YOUR OBJECTIVE:
Find the line containing "JP1 pin 1: DGND -> VDD" in the entries below. Restate it and each line after it, word for word, up to and including the line containing "Q2: PNP TIP127".

RECORDS FOR THIS TASK:
━━━

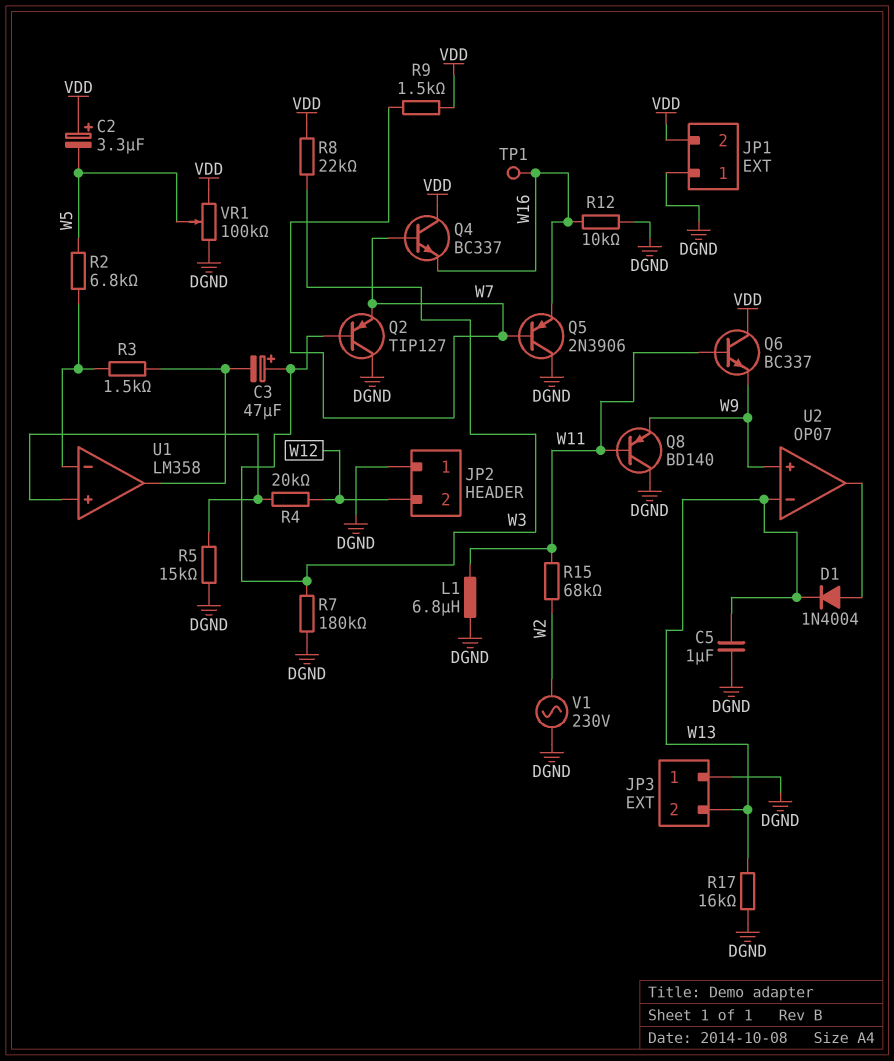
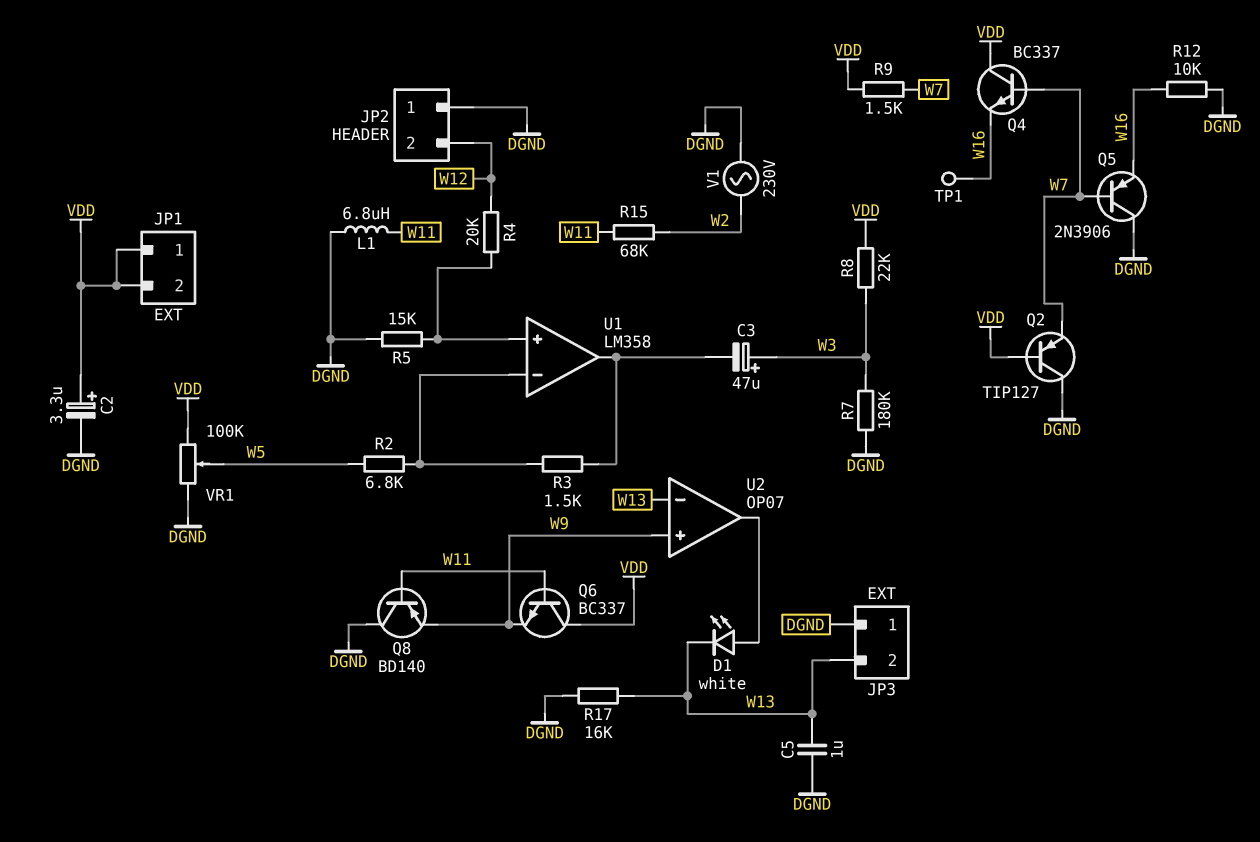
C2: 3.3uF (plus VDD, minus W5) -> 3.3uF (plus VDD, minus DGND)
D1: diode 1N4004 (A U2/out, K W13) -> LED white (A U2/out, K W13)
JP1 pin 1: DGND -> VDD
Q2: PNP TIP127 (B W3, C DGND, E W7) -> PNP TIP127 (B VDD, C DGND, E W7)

━━━

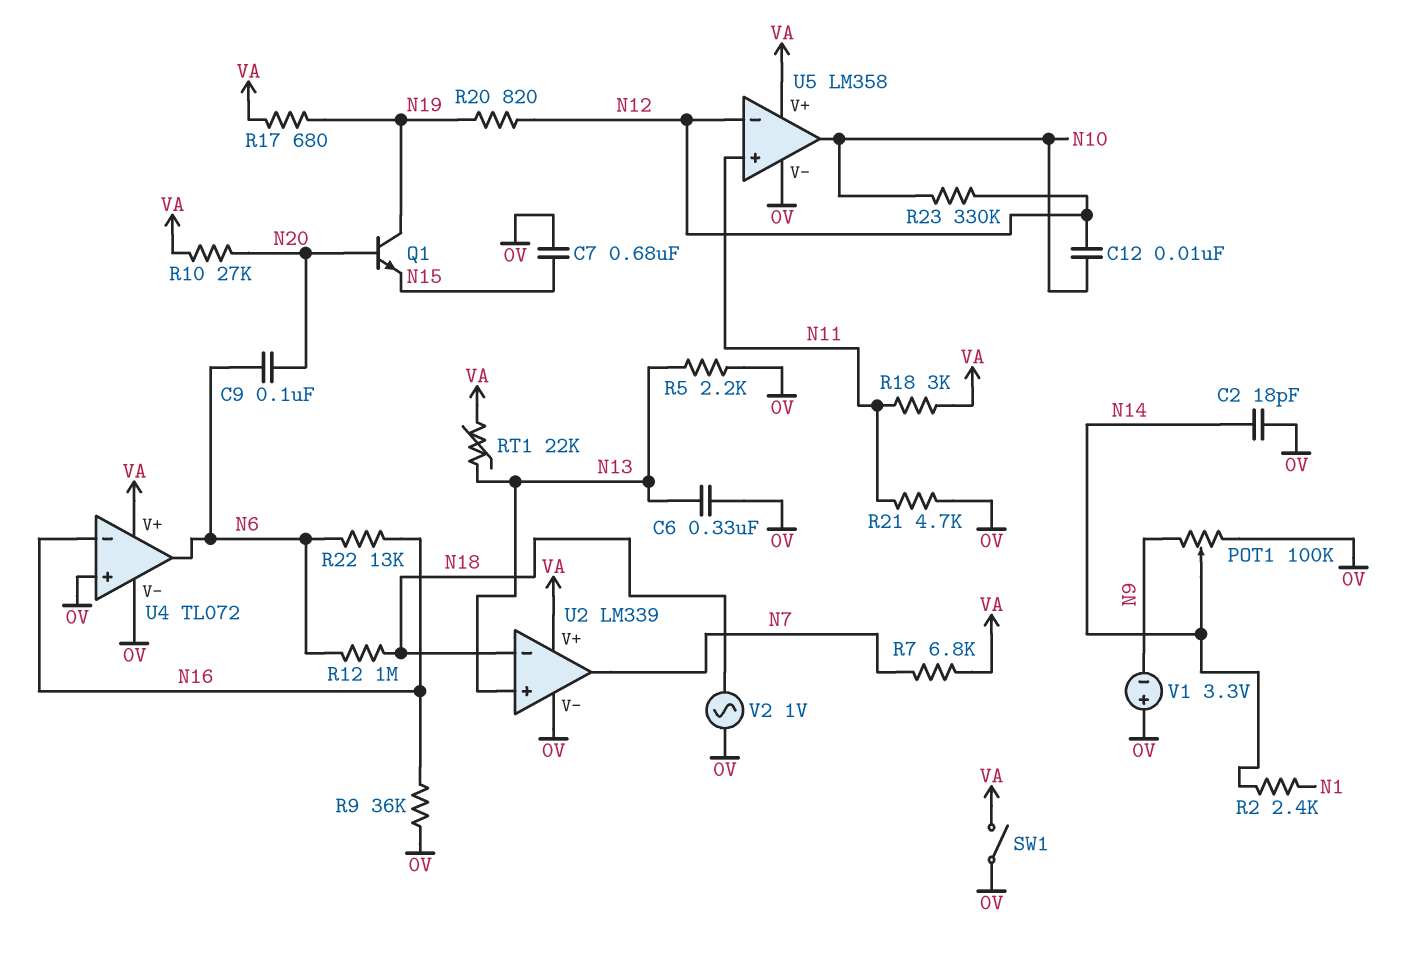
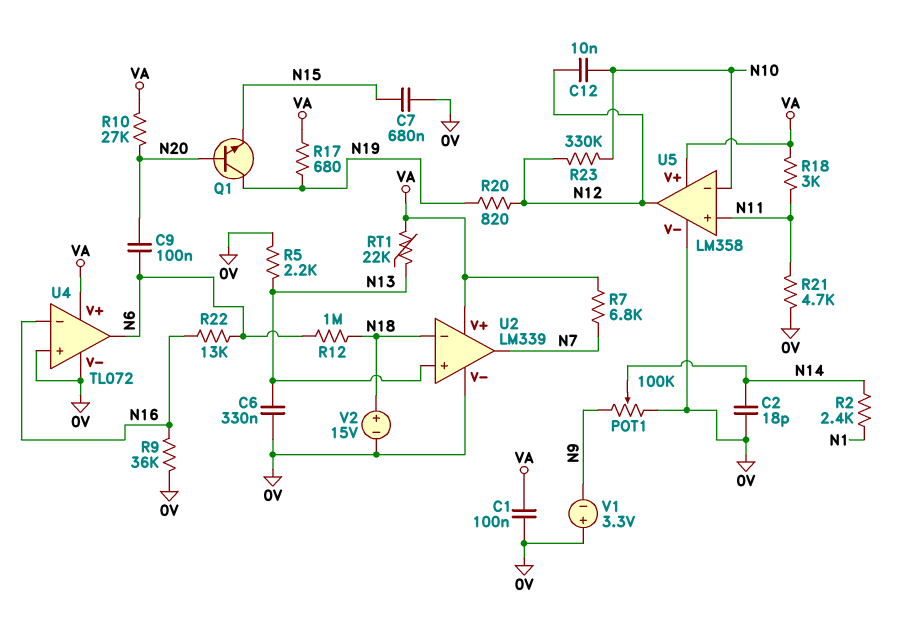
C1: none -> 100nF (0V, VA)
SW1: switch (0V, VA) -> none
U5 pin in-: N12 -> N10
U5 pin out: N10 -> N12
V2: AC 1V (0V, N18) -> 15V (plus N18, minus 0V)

━━━

ANSWER AREA:
JP1 pin 1: DGND -> VDD
Q2: PNP TIP127 (B W3, C DGND, E W7) -> PNP TIP127 (B VDD, C DGND, E W7)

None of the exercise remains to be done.